>> START EXERCISE DATA
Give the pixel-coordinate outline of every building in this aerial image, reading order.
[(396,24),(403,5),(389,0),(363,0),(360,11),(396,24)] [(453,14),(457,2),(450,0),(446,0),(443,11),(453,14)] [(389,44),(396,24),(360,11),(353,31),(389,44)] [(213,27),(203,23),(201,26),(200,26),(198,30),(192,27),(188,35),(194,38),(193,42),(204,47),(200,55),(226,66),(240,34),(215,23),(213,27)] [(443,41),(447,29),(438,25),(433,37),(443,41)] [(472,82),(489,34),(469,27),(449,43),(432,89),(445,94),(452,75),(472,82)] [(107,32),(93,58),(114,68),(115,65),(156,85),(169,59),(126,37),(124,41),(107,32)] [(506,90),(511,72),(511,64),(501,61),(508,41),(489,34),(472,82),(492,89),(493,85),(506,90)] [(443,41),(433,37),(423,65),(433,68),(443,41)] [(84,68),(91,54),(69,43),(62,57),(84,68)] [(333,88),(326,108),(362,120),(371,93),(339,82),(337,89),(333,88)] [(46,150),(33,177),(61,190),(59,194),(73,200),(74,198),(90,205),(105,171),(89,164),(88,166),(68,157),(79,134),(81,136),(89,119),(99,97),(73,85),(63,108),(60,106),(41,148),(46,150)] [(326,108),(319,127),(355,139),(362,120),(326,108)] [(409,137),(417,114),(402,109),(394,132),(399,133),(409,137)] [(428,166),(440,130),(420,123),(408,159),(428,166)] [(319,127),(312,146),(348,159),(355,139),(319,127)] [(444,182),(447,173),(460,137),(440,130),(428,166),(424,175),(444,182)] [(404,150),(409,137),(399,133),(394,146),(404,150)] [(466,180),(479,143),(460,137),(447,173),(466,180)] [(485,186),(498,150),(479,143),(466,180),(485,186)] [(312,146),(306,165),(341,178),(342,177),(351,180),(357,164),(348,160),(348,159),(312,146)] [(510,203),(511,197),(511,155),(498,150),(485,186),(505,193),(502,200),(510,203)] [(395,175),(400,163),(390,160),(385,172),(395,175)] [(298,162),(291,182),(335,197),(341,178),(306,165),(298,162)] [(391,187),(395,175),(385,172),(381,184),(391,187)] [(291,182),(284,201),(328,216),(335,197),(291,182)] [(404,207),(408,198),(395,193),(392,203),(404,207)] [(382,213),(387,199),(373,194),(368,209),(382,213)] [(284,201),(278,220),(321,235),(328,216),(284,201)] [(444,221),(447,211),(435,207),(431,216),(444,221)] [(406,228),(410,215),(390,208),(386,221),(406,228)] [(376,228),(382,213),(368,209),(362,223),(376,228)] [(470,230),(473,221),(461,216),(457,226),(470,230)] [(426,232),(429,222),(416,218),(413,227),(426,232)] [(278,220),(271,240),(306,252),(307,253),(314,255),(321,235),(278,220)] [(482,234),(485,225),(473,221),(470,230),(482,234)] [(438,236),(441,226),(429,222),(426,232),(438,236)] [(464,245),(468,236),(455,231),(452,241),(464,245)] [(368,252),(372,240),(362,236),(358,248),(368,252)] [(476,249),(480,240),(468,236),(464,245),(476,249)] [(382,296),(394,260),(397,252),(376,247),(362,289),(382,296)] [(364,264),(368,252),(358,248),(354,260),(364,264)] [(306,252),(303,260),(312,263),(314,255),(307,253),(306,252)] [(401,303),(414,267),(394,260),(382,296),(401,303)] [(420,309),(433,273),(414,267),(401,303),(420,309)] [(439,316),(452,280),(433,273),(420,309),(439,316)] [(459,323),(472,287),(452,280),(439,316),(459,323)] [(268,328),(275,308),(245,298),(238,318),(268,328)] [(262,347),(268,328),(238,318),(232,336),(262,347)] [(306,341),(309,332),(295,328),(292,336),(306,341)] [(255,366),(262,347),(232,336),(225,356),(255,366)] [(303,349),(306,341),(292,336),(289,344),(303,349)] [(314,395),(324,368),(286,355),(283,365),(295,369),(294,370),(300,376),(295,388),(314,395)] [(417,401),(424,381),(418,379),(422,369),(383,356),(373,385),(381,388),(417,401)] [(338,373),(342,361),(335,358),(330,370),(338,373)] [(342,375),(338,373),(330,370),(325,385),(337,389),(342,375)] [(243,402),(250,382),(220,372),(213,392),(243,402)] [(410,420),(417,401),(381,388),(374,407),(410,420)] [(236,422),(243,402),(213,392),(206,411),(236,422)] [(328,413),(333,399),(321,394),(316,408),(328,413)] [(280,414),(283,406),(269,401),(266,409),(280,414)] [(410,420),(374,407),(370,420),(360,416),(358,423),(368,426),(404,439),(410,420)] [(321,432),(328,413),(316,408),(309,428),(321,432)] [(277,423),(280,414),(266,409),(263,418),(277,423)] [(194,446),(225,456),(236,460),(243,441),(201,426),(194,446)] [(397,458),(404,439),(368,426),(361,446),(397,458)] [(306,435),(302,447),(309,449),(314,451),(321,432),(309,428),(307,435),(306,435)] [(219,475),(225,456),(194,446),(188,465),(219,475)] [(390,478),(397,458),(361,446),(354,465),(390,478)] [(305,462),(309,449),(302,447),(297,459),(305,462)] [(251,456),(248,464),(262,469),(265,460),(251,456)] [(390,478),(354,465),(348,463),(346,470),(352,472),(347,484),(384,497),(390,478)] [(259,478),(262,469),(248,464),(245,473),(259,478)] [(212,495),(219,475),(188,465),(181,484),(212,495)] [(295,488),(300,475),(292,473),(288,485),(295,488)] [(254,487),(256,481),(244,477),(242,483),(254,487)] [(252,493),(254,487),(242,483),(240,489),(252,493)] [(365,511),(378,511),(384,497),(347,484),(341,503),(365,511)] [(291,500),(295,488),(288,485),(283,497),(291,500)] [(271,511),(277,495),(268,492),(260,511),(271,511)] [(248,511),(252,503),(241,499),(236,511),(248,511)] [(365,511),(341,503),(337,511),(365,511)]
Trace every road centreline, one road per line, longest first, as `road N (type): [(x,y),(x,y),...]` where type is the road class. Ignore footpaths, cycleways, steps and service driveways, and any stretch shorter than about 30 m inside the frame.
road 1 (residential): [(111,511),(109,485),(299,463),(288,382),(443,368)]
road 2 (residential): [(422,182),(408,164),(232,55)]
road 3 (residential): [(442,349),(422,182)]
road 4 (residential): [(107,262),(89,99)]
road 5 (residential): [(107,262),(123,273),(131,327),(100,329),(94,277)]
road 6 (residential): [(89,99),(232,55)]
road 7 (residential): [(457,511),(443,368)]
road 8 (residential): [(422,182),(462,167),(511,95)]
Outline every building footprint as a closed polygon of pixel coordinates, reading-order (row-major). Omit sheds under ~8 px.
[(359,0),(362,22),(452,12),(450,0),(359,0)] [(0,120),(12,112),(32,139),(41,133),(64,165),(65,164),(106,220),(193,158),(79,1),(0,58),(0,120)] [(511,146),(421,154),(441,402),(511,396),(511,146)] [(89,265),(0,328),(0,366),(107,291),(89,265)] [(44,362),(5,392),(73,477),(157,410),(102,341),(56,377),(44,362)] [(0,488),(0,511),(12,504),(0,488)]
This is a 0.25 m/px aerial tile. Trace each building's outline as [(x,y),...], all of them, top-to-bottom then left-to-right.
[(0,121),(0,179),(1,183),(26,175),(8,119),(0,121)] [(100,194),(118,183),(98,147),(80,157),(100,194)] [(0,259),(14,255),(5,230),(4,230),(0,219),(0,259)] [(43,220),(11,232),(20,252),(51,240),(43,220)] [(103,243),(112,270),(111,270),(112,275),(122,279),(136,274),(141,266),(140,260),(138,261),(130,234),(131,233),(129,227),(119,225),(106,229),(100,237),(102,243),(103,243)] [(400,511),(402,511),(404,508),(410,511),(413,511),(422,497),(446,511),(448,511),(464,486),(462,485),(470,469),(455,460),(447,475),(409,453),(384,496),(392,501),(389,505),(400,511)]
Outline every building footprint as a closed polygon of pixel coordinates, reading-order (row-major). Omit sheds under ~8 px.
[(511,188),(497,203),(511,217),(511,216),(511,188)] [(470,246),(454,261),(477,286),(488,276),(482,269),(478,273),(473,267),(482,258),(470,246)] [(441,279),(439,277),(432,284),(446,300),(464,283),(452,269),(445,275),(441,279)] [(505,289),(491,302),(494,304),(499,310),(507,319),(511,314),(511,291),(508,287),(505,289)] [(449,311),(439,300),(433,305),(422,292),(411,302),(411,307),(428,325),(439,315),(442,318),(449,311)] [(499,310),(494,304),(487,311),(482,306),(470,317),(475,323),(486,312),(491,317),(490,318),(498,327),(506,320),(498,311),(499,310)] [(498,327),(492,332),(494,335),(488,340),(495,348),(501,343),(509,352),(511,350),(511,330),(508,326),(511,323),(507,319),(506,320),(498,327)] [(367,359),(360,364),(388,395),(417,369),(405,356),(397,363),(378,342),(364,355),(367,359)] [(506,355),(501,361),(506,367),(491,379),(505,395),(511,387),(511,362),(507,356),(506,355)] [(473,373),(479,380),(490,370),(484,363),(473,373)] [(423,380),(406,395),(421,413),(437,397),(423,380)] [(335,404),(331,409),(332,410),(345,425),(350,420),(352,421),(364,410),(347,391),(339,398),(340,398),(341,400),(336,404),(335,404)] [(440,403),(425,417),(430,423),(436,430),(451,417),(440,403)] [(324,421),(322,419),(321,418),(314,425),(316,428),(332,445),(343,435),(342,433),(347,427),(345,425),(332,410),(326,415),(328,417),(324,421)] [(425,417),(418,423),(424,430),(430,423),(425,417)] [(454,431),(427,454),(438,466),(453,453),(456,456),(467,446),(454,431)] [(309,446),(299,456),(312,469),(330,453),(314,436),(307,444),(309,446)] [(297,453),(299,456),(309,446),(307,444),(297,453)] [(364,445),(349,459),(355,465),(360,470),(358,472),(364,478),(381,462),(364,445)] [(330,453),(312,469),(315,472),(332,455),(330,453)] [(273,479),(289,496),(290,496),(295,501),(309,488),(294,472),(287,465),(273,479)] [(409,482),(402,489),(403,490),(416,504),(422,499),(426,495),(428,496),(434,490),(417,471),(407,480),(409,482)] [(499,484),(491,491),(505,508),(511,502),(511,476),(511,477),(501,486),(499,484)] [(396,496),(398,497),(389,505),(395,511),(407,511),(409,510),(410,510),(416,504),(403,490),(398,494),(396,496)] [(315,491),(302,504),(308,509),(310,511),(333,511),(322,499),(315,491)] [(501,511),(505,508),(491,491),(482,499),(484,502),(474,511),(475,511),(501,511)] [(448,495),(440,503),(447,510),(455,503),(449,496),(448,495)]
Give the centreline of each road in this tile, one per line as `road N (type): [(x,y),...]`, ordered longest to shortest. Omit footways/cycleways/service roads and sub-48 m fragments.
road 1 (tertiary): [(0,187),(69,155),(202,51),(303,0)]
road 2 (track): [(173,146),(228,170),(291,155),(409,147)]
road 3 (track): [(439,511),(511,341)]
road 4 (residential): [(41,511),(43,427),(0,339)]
>> END EXERCISE DATA
WORK TO COMPLETE: Count the lines above that contain the string "longest" and give only the number.

OUTPUT OF THE TASK: 2